Task data: Begin

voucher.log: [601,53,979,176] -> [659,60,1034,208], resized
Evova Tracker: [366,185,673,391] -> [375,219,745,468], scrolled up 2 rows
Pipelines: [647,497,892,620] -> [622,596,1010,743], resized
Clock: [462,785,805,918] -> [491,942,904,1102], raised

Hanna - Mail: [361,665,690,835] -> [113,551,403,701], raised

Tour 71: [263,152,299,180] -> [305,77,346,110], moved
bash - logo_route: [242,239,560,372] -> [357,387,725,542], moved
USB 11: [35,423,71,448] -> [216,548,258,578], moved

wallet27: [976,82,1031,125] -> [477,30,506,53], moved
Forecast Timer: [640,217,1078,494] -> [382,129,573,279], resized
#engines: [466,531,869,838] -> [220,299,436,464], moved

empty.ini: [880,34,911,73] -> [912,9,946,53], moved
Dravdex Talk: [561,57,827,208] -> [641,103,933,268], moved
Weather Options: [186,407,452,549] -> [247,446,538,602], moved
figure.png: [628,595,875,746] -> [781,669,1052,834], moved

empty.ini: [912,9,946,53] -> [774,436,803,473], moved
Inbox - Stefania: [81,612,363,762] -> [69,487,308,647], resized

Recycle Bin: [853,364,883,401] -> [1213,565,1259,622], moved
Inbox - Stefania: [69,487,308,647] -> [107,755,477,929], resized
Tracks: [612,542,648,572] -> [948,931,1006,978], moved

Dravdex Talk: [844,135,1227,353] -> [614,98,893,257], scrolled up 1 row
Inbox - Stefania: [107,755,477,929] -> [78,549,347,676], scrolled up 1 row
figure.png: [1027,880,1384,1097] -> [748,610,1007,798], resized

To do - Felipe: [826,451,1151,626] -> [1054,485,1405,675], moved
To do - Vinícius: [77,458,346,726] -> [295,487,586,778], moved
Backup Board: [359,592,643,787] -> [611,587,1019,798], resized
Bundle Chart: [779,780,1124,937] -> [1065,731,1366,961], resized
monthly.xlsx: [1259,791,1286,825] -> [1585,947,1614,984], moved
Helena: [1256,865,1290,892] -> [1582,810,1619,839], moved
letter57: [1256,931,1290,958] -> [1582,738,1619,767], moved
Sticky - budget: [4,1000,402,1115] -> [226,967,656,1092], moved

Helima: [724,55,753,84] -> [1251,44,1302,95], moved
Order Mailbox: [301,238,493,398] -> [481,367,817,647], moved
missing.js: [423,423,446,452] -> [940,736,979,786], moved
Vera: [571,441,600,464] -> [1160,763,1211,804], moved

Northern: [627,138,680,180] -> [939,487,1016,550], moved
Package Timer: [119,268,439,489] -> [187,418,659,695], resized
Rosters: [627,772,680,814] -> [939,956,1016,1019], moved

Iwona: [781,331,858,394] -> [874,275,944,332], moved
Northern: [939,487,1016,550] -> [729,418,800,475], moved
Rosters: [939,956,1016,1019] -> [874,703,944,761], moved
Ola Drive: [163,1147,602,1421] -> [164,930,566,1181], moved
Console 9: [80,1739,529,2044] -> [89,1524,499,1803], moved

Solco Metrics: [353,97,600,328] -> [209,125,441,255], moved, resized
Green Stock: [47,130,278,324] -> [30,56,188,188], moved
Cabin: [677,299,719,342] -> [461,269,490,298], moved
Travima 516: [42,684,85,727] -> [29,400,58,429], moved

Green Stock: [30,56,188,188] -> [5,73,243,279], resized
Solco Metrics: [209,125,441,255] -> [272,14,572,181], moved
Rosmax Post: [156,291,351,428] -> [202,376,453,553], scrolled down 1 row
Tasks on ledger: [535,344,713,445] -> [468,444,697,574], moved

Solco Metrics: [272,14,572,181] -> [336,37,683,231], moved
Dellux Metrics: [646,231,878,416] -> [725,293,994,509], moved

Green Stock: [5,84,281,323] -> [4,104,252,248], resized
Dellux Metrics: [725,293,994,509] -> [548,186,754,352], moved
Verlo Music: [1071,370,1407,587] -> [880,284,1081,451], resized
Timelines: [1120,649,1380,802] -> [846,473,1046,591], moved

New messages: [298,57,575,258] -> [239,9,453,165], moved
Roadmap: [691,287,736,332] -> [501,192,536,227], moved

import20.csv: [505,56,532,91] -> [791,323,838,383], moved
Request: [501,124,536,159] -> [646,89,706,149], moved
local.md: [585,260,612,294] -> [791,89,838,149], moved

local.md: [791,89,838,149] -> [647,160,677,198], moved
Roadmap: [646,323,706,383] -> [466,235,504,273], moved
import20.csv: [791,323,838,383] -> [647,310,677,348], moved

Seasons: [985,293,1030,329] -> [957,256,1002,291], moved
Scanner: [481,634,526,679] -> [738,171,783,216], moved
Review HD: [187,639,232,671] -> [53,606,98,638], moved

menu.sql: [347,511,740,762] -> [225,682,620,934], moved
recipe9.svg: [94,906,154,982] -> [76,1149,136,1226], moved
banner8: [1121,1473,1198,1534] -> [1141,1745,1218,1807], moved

Task data: End

Required action: What are the lines from the one with "Green Stock: [5,84,281,323]" through the end of the records above? Set them down exactly, both ends included, and nothing else.

Answer to this problem:
Green Stock: [5,84,281,323] -> [4,104,252,248], resized
Dellux Metrics: [725,293,994,509] -> [548,186,754,352], moved
Verlo Music: [1071,370,1407,587] -> [880,284,1081,451], resized
Timelines: [1120,649,1380,802] -> [846,473,1046,591], moved

New messages: [298,57,575,258] -> [239,9,453,165], moved
Roadmap: [691,287,736,332] -> [501,192,536,227], moved

import20.csv: [505,56,532,91] -> [791,323,838,383], moved
Request: [501,124,536,159] -> [646,89,706,149], moved
local.md: [585,260,612,294] -> [791,89,838,149], moved

local.md: [791,89,838,149] -> [647,160,677,198], moved
Roadmap: [646,323,706,383] -> [466,235,504,273], moved
import20.csv: [791,323,838,383] -> [647,310,677,348], moved

Seasons: [985,293,1030,329] -> [957,256,1002,291], moved
Scanner: [481,634,526,679] -> [738,171,783,216], moved
Review HD: [187,639,232,671] -> [53,606,98,638], moved

menu.sql: [347,511,740,762] -> [225,682,620,934], moved
recipe9.svg: [94,906,154,982] -> [76,1149,136,1226], moved
banner8: [1121,1473,1198,1534] -> [1141,1745,1218,1807], moved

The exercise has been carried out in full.